=== Section Start ===

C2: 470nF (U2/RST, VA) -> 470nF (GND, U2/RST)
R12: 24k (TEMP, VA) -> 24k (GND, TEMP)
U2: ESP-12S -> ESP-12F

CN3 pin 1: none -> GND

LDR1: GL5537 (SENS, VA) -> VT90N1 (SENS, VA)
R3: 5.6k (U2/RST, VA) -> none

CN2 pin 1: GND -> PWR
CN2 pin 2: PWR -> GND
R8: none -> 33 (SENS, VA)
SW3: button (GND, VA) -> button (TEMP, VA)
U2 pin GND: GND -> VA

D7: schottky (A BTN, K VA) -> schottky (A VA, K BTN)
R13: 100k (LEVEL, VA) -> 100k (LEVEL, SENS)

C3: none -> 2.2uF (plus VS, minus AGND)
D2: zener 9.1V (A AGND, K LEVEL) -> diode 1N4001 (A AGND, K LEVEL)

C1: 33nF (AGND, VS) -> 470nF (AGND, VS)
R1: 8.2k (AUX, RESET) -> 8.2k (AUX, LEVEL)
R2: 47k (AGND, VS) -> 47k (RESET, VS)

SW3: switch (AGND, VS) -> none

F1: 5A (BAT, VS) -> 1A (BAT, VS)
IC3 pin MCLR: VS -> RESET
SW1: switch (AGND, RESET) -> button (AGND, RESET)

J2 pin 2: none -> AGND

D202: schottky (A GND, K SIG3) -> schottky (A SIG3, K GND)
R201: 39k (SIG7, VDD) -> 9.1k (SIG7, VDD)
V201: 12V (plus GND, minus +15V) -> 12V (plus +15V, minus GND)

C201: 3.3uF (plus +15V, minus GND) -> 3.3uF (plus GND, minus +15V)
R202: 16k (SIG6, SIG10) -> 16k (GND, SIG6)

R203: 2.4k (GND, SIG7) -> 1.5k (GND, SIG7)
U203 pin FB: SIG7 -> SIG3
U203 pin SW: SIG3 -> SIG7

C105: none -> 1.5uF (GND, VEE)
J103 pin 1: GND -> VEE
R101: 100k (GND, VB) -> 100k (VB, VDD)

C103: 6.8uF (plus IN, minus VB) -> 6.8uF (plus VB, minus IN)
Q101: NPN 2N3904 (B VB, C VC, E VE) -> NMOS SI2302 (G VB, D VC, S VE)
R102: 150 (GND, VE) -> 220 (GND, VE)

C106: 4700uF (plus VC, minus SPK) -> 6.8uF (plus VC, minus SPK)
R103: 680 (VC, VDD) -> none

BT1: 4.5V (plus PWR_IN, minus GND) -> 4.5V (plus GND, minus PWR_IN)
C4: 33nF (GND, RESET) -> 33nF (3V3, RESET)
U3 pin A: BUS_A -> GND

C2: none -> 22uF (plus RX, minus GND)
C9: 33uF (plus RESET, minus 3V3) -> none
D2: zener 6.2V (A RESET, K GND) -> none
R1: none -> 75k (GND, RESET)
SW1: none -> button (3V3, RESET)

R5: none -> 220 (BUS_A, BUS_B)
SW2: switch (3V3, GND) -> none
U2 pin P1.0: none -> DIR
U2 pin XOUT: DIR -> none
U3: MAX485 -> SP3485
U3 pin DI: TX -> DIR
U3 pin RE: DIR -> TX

=== Section End ===

● **About this task**
Could you restate word for word the lines above from the one containing "U203 pin FB: SIG7 -> SIG3" through the one containing "Q101: NPN 2N3904", both included, and nothing else?

● **Output of the task**
U203 pin FB: SIG7 -> SIG3
U203 pin SW: SIG3 -> SIG7

C105: none -> 1.5uF (GND, VEE)
J103 pin 1: GND -> VEE
R101: 100k (GND, VB) -> 100k (VB, VDD)

C103: 6.8uF (plus IN, minus VB) -> 6.8uF (plus VB, minus IN)
Q101: NPN 2N3904 (B VB, C VC, E VE) -> NMOS SI2302 (G VB, D VC, S VE)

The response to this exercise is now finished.